**WORK ITEM**
Report each line below that carries the word "objects".

[Records from a collection]
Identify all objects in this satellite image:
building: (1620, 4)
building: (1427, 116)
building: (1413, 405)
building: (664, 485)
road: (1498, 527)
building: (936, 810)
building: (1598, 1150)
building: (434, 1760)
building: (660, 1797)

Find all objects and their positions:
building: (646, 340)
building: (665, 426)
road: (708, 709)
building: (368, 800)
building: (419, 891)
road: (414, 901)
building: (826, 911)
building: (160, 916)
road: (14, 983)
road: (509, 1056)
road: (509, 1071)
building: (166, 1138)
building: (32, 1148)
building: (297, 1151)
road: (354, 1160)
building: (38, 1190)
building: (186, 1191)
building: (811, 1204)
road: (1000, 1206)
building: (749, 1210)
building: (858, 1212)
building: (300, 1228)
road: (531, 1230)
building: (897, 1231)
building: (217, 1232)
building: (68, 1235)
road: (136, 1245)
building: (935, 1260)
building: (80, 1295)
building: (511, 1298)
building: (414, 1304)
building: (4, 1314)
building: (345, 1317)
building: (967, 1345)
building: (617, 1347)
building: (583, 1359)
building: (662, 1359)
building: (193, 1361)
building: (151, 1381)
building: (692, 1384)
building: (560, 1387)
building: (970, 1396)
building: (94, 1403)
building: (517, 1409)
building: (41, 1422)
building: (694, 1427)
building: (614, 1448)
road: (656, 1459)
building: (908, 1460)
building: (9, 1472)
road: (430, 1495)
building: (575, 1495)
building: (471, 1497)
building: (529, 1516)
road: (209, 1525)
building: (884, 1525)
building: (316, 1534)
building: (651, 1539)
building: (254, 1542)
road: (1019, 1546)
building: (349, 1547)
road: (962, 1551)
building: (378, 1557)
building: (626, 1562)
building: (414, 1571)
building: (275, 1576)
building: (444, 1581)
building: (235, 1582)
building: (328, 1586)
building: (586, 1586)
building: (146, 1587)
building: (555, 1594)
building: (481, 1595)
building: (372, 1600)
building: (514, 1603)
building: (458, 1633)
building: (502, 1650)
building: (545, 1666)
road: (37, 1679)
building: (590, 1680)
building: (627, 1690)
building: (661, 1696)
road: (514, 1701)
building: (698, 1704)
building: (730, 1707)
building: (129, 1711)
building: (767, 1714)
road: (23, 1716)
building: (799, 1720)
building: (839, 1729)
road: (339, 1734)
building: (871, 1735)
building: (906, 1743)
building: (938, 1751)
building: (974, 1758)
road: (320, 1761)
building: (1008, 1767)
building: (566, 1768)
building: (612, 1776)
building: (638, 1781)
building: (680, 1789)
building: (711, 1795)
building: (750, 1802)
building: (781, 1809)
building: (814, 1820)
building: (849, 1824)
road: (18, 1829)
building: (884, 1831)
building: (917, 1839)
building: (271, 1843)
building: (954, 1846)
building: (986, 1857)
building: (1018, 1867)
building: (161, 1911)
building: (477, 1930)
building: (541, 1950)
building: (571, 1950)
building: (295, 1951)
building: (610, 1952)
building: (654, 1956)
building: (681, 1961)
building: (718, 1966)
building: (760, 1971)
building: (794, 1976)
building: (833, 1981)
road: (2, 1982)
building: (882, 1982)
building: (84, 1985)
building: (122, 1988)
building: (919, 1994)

**WORKED SOLUTION**
Identify all objects in this satellite image:
Find all objects and their positions:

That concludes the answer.